Task:
Restate each of the lines below word for word and drop every picture.

[Start of section]

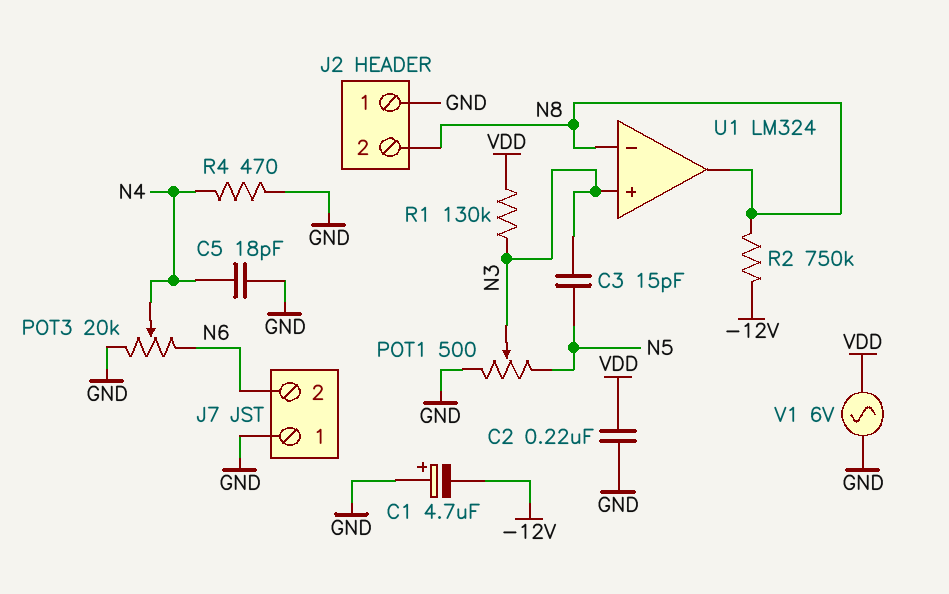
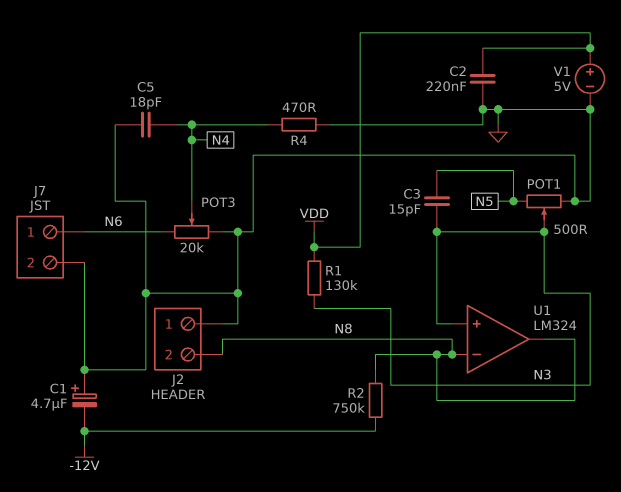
J7 pin 1: GND -> N6
J7 pin 2: N6 -> GND
V1: AC 6V (GND, VDD) -> 5V (plus VDD, minus GND)

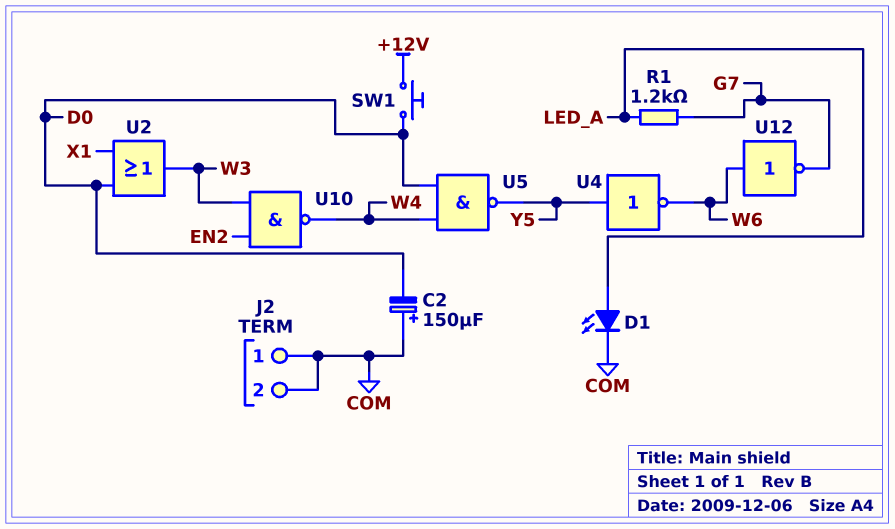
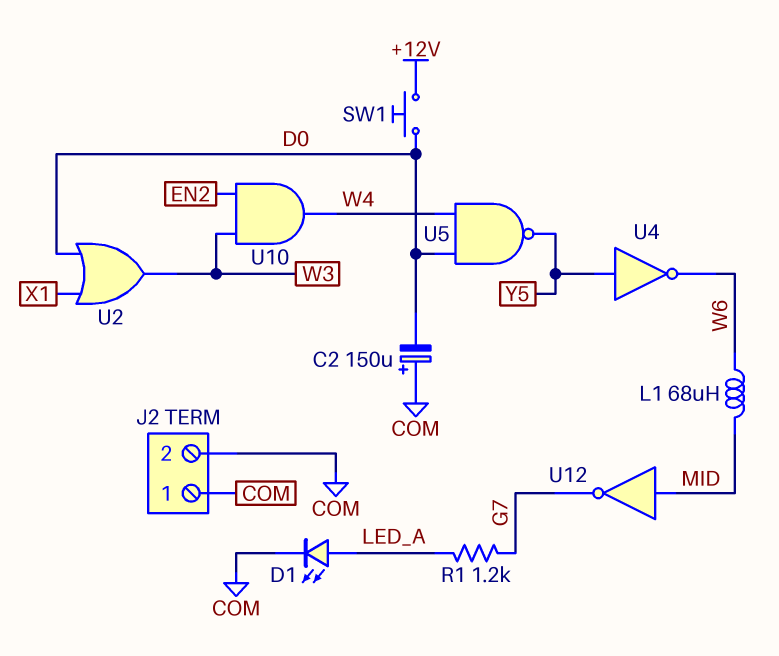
L1: none -> 68uH (MID, W6)
U10: NAND (in EN2, in W3, out W4) -> AND (in EN2, in W3, out W4)
U12: NOT (in W6, out G7) -> NOT (in MID, out G7)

[End of section]

Output below:
J7 pin 1: GND -> N6
J7 pin 2: N6 -> GND
V1: AC 6V (GND, VDD) -> 5V (plus VDD, minus GND)

L1: none -> 68uH (MID, W6)
U10: NAND (in EN2, in W3, out W4) -> AND (in EN2, in W3, out W4)
U12: NOT (in W6, out G7) -> NOT (in MID, out G7)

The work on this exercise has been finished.